[Dataset entries]
_ _ _ _ _ _ _

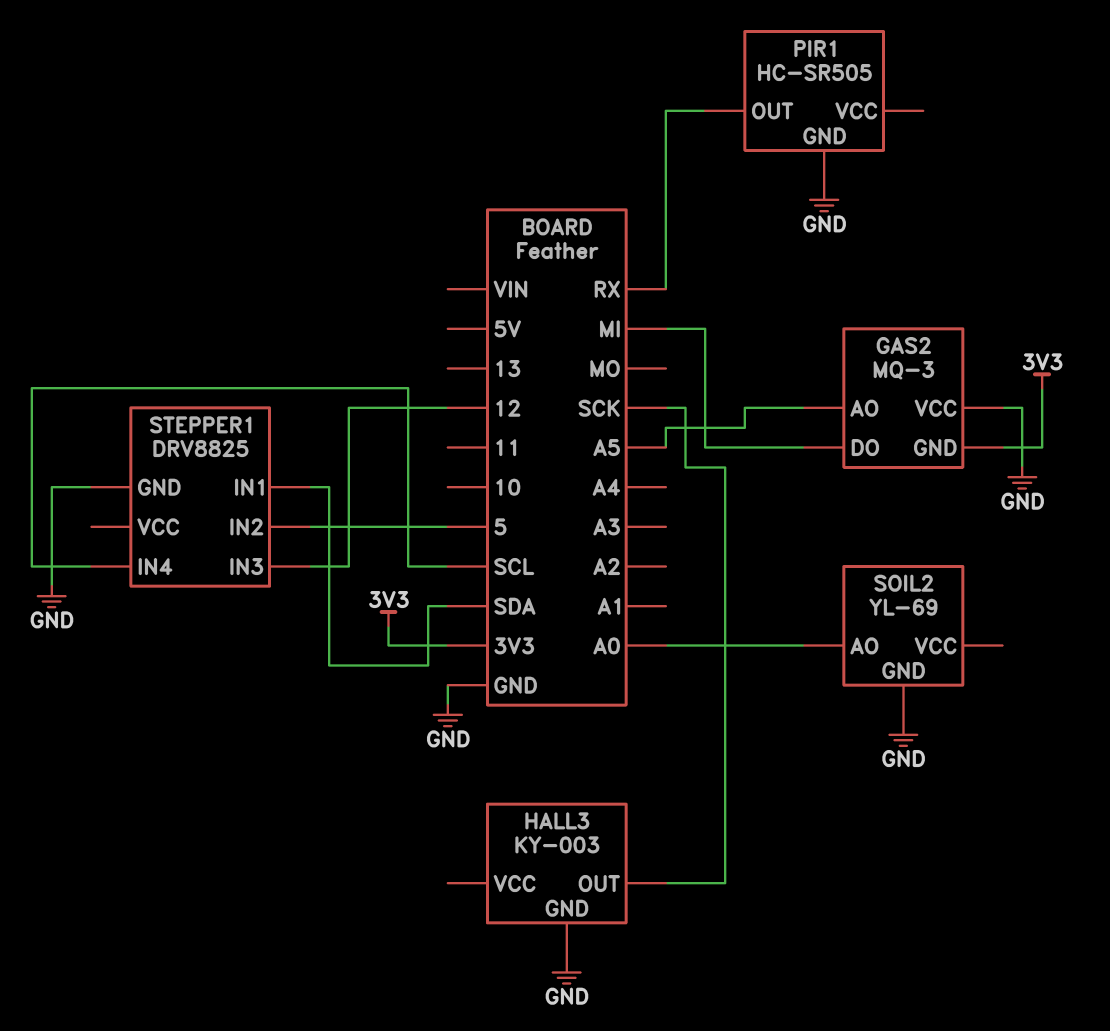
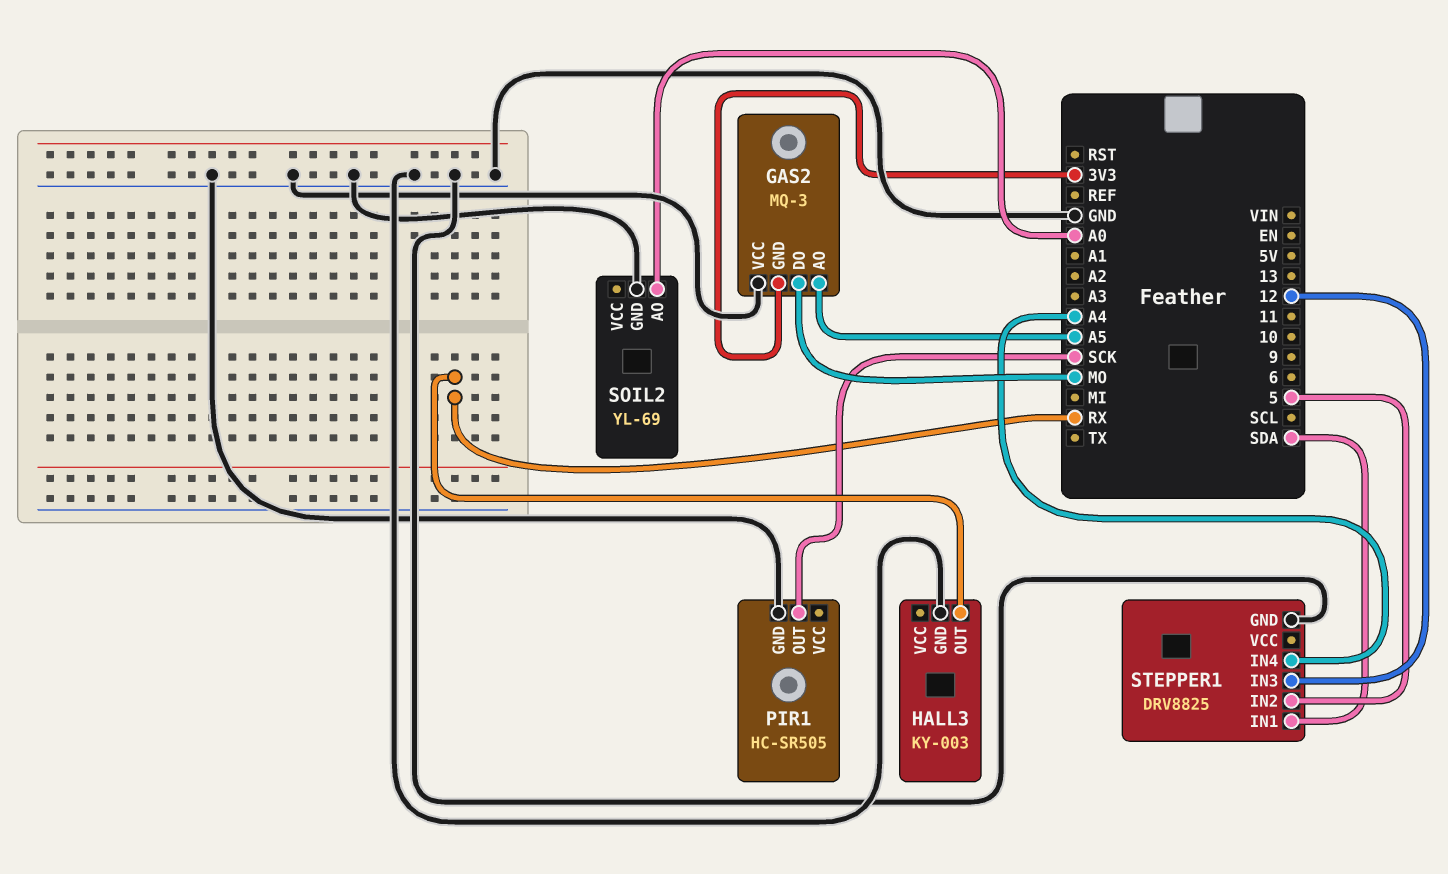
GAS2 pin DO: MI -> MO
HALL3 pin OUT: SCK -> RX
PIR1 pin OUT: RX -> SCK
STEPPER1 pin IN4: SCL -> A4

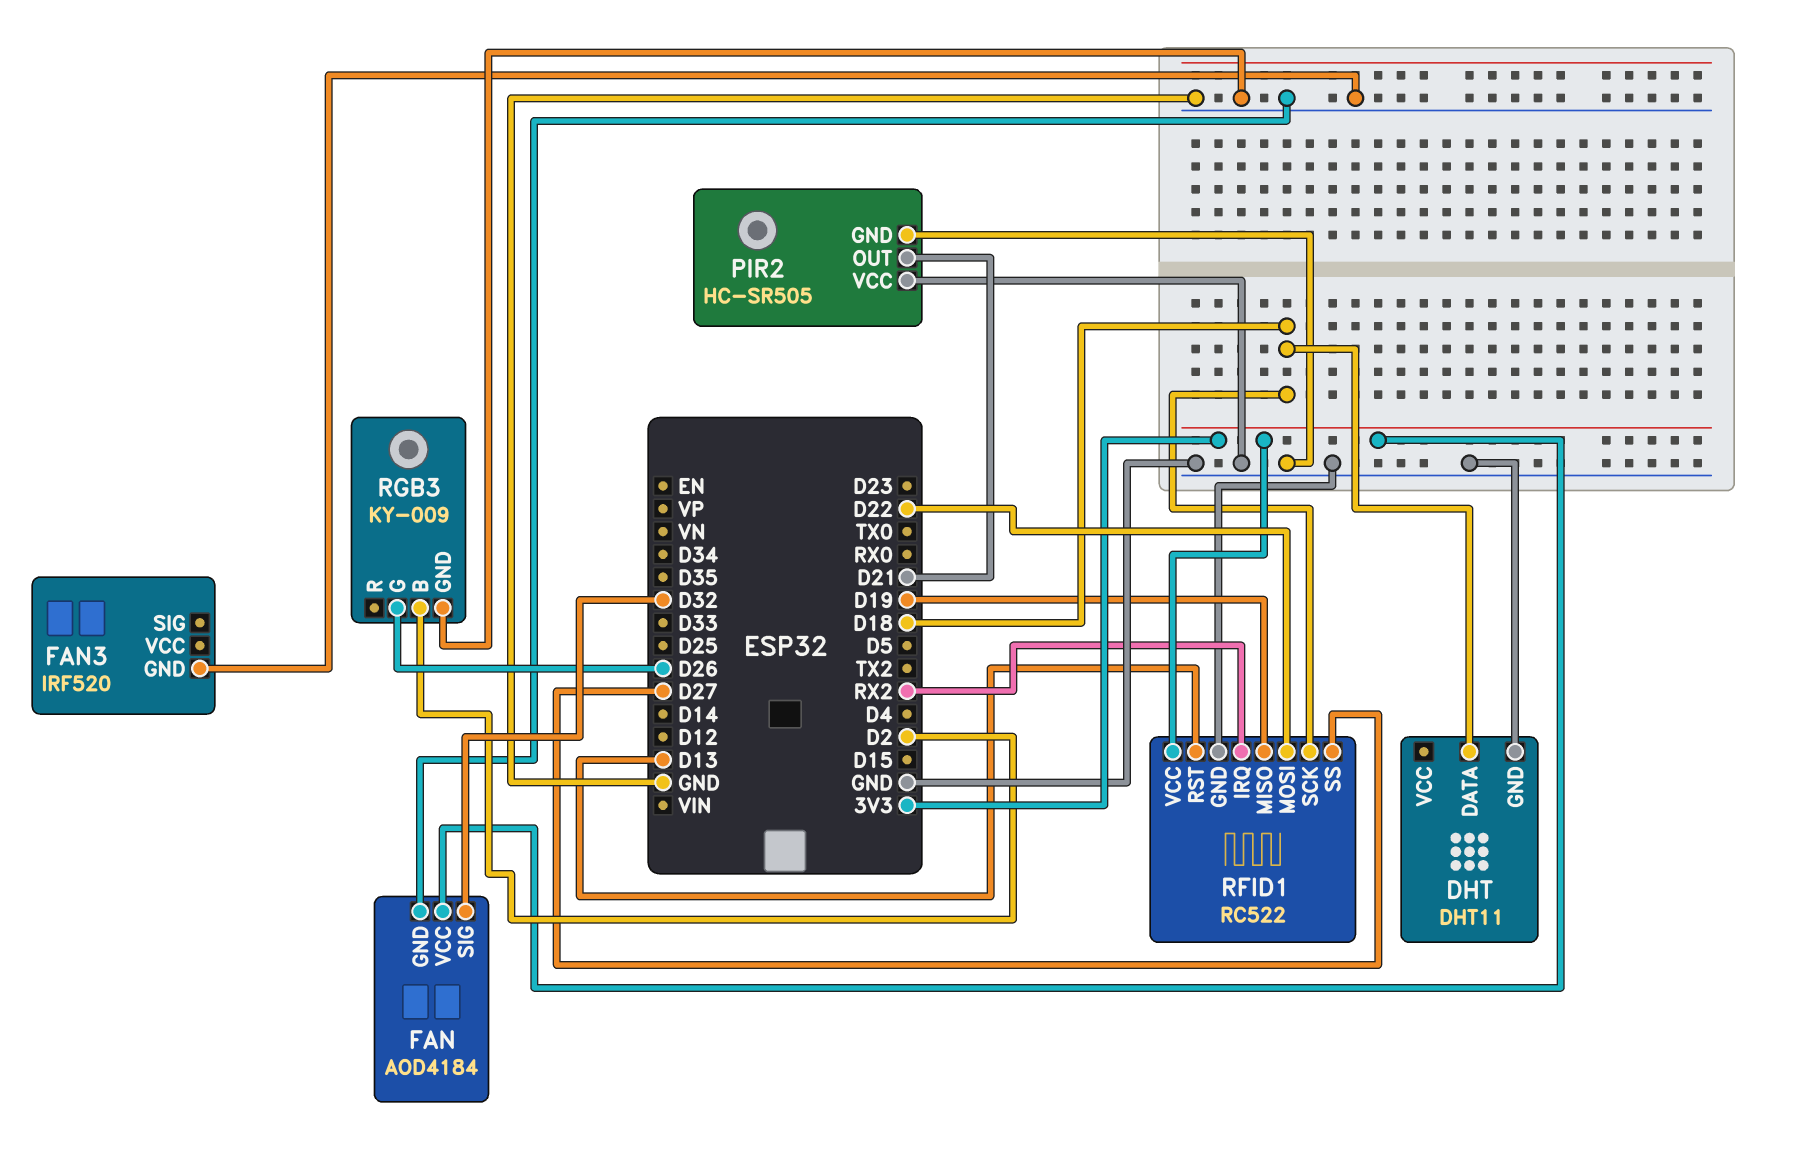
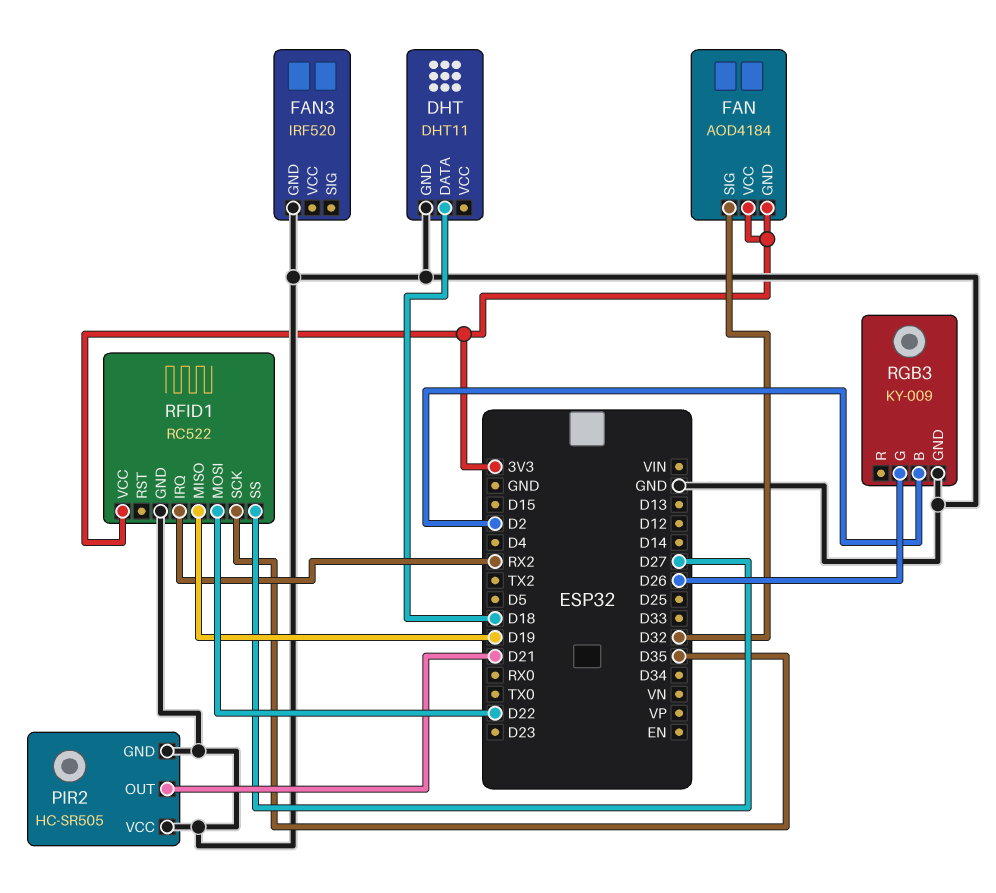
FAN pin GND: GND -> 3V3
RFID1 pin RST: D13 -> none
RFID1 pin SCK: D18 -> D35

_ _ _ _ _ _ _

> _Task instructions_:
What is needed is an exact copy of every record above, minus the images.

> _Task output_:
GAS2 pin DO: MI -> MO
HALL3 pin OUT: SCK -> RX
PIR1 pin OUT: RX -> SCK
STEPPER1 pin IN4: SCL -> A4

FAN pin GND: GND -> 3V3
RFID1 pin RST: D13 -> none
RFID1 pin SCK: D18 -> D35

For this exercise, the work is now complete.